[TASK INPUTS]:
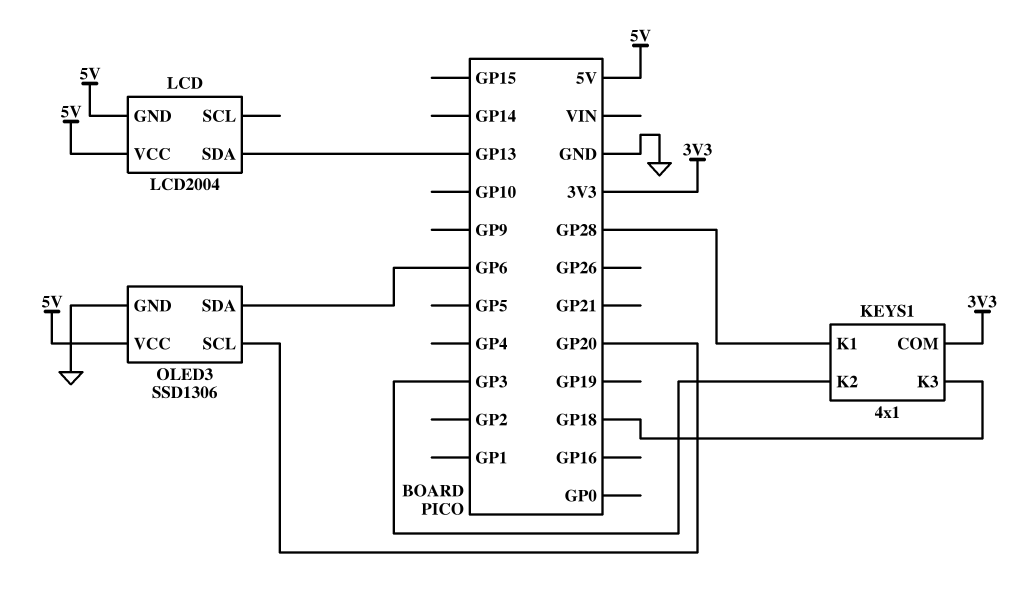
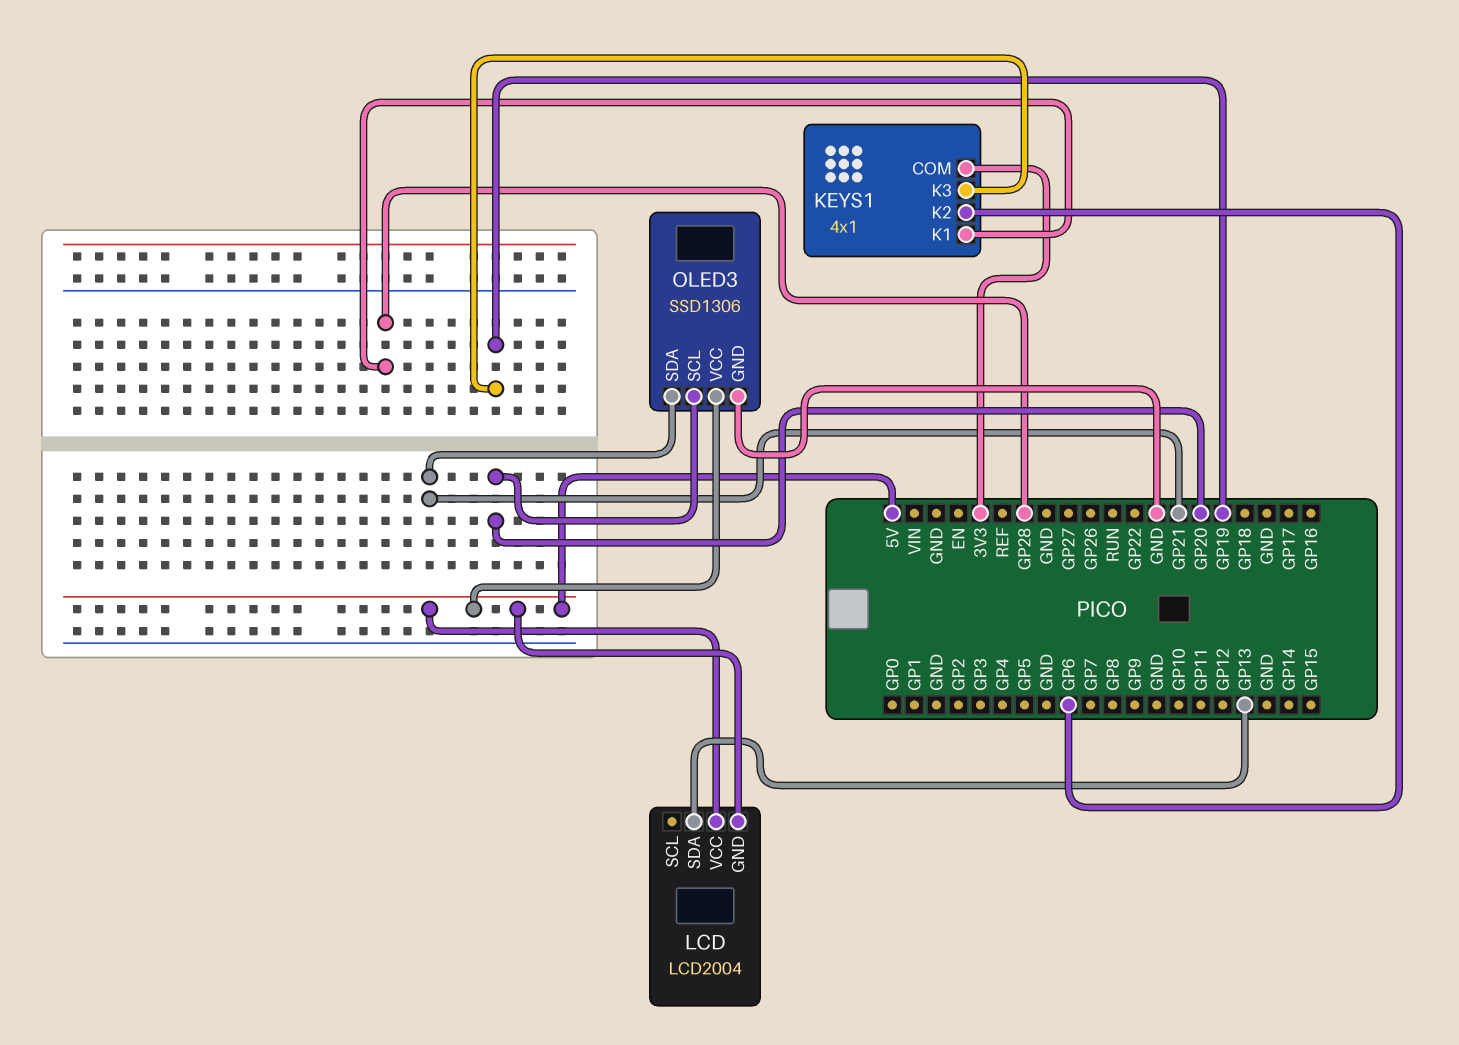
KEYS1 pin K2: GP3 -> GP6
KEYS1 pin K3: GP18 -> GP19
OLED3 pin SDA: GP6 -> GP21

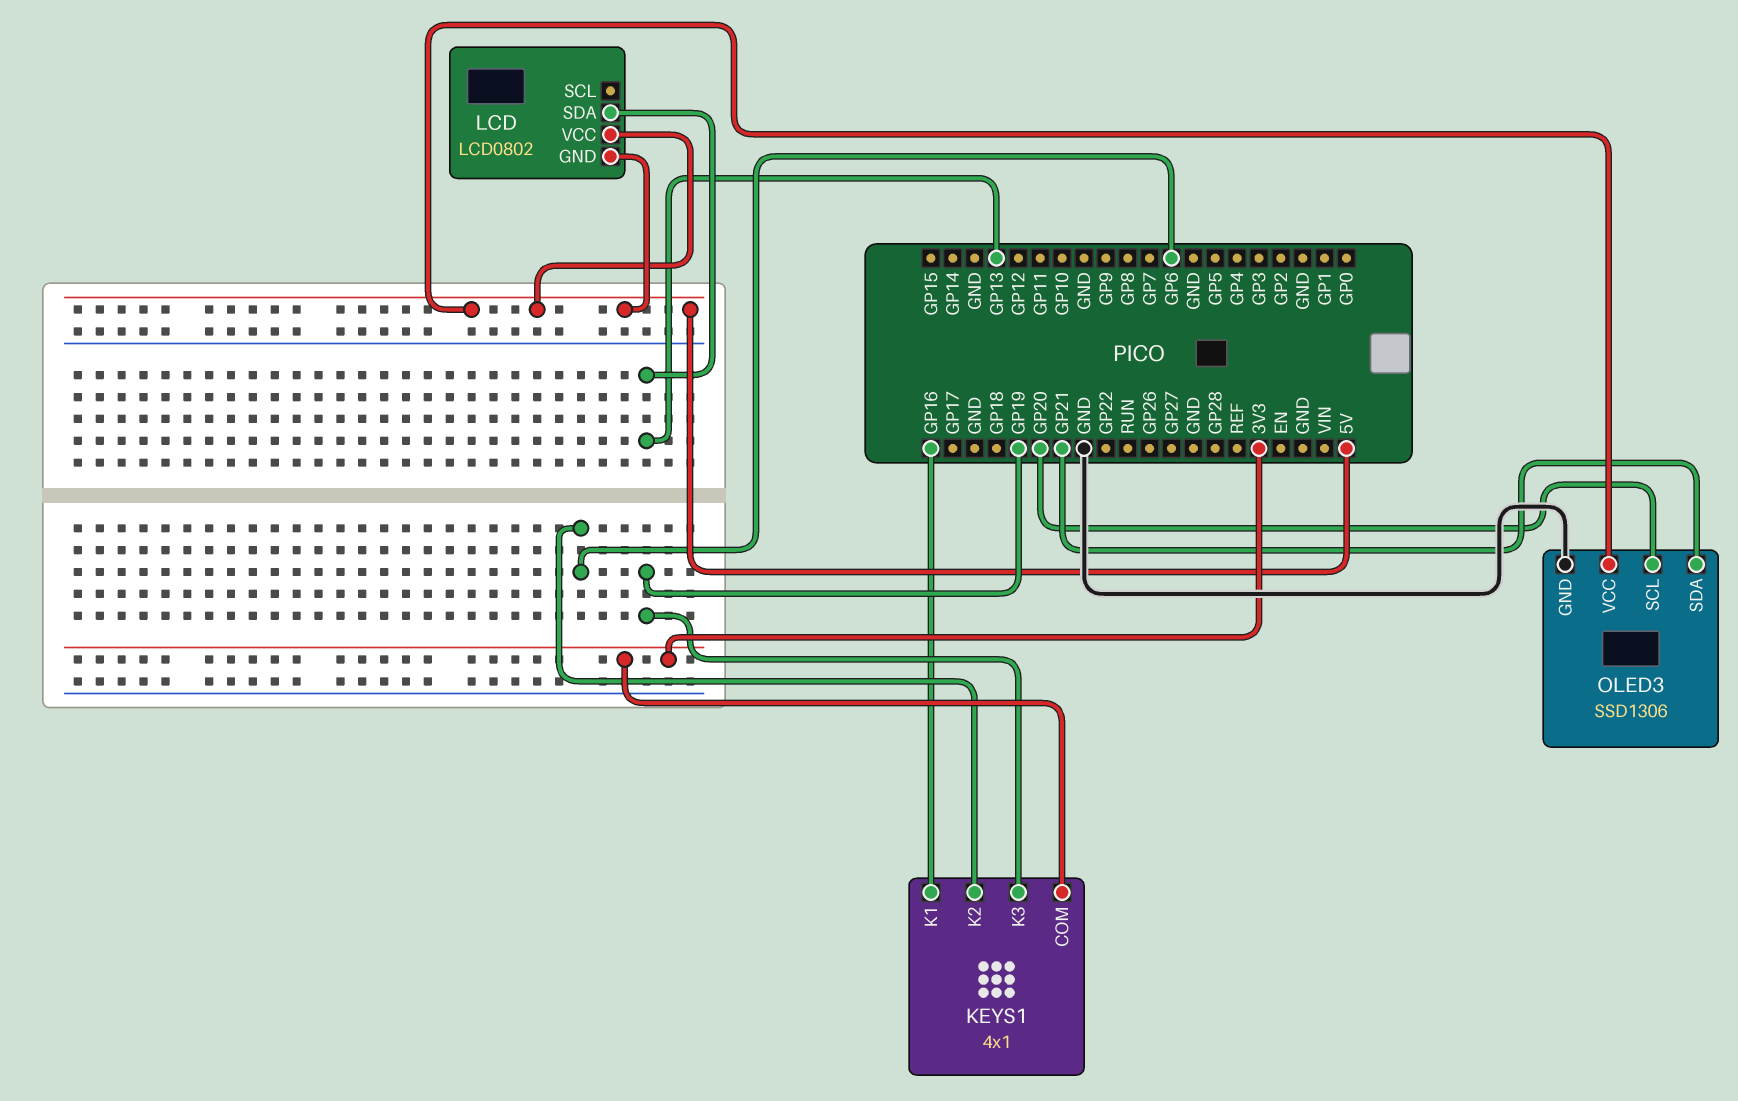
KEYS1 pin K1: GP28 -> GP16
LCD: LCD2004 -> LCD0802

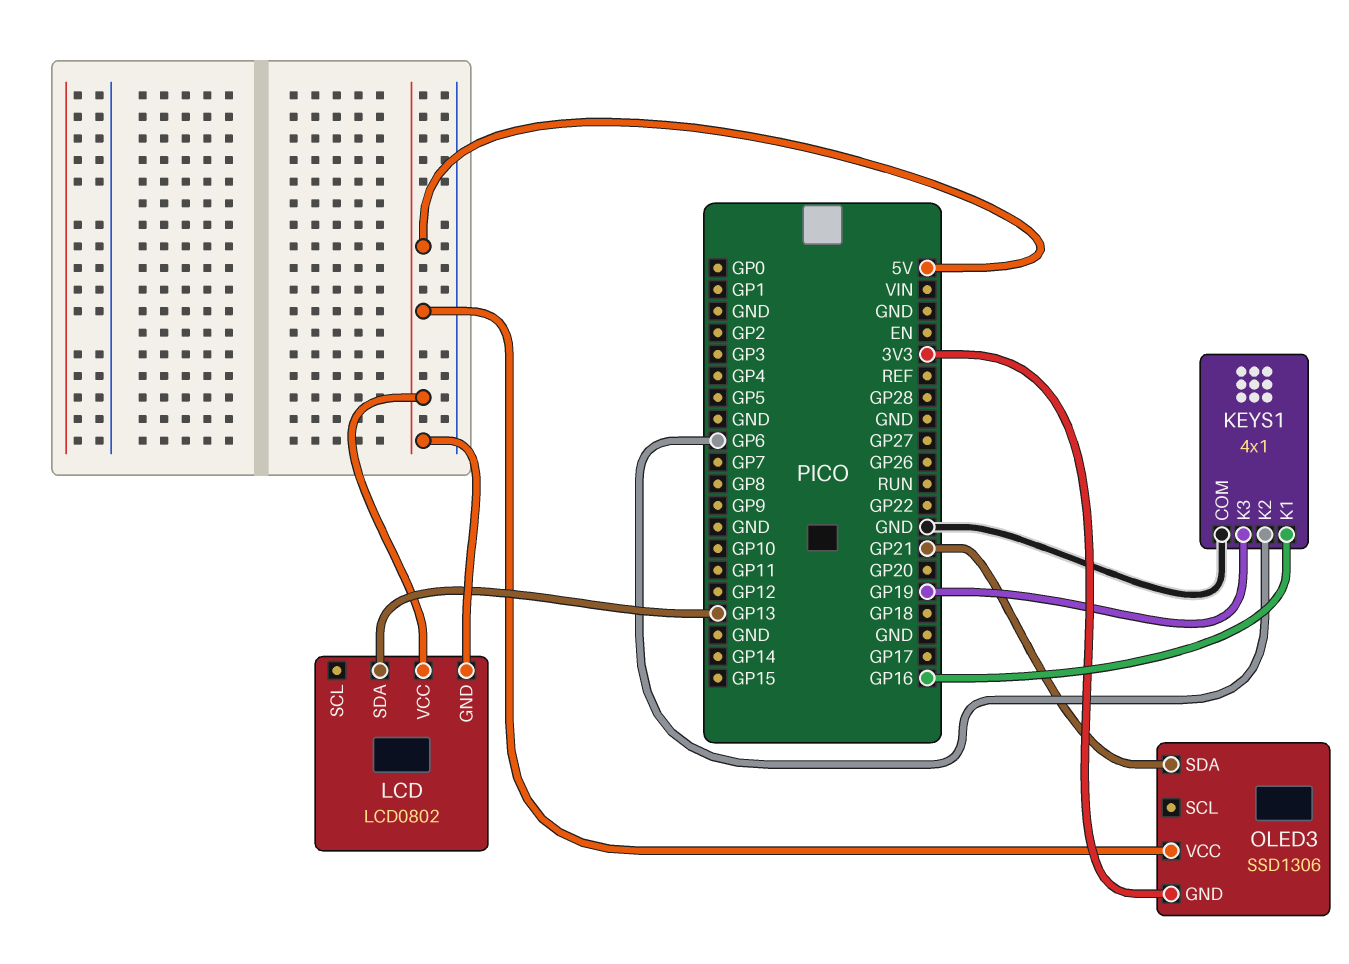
KEYS1 pin COM: 3V3 -> GND
OLED3 pin GND: GND -> 3V3
OLED3 pin SCL: GP20 -> none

[THE TASK]: Here the lines from the one containing "LCD: LCD2004 -> LCD0802" through the end of the material are to be copied exactly, with the pictures omitted.

[ANSWER BELOW]:
LCD: LCD2004 -> LCD0802

KEYS1 pin COM: 3V3 -> GND
OLED3 pin GND: GND -> 3V3
OLED3 pin SCL: GP20 -> none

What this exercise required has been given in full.